Instructions for the task: When you copy the material below, keep every line exact and drop the pictures.

Given data:
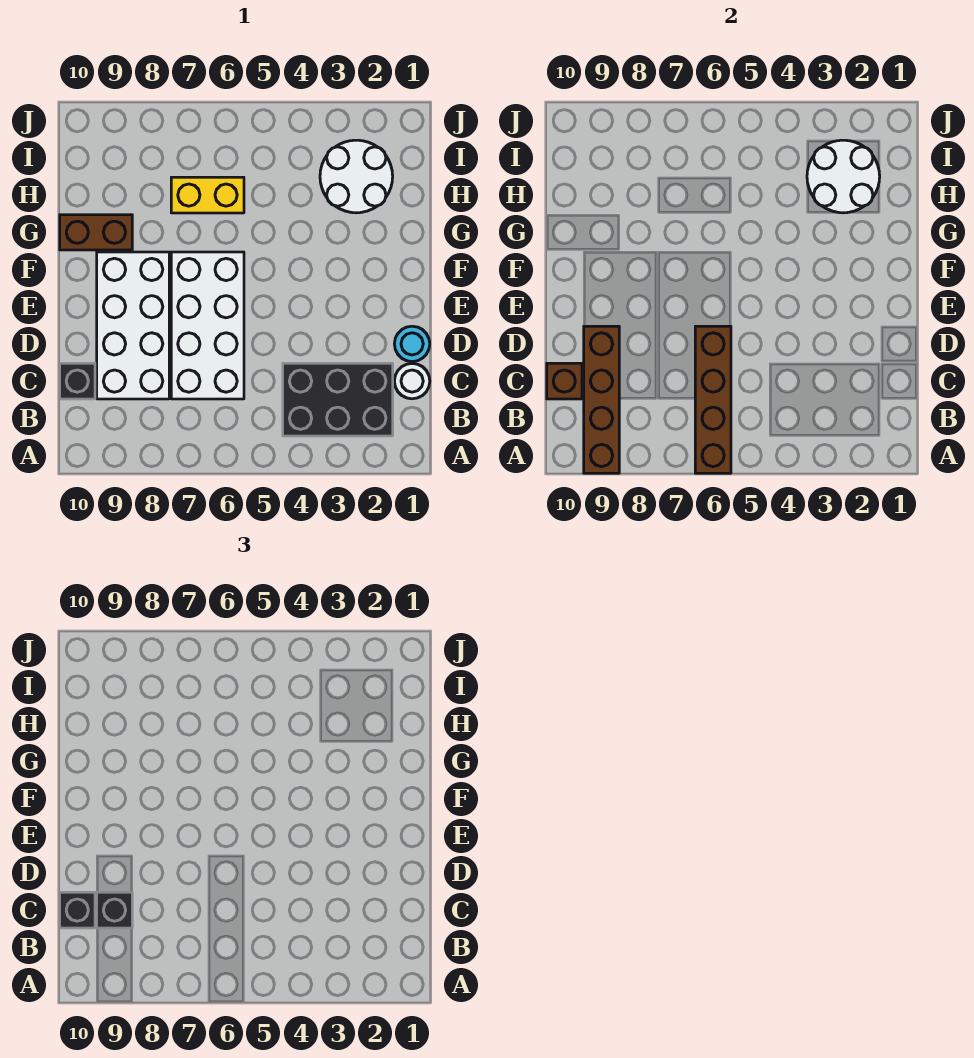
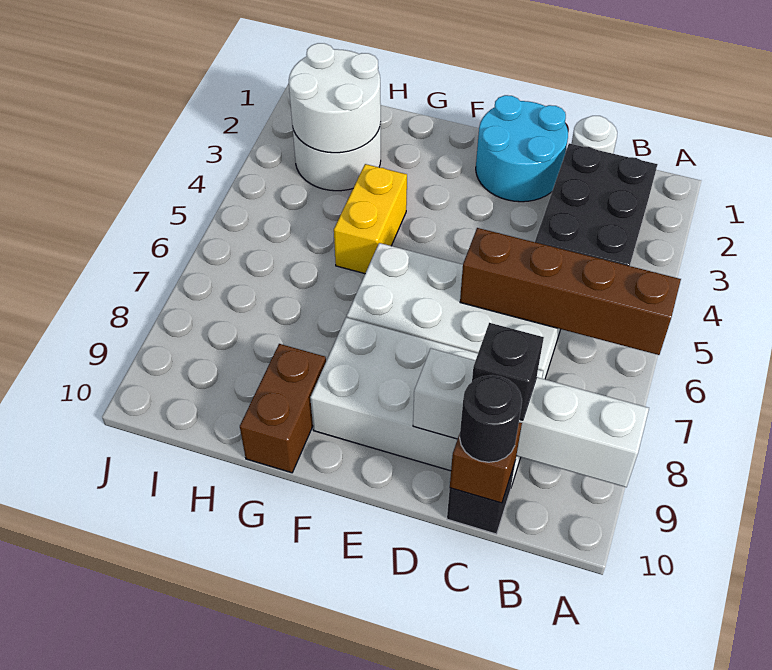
brown brick A9:D9 level 2 -> white brick A9:D9 level 2
black brick C10 level 3 -> black round brick C10 level 3
cyan round brick D1 level 1 -> cyan round brick D1:E2 level 1
yellow brick H6:H7 level 1 -> yellow brick G4:G5 level 1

Answer:
brown brick A9:D9 level 2 -> white brick A9:D9 level 2
black brick C10 level 3 -> black round brick C10 level 3
cyan round brick D1 level 1 -> cyan round brick D1:E2 level 1
yellow brick H6:H7 level 1 -> yellow brick G4:G5 level 1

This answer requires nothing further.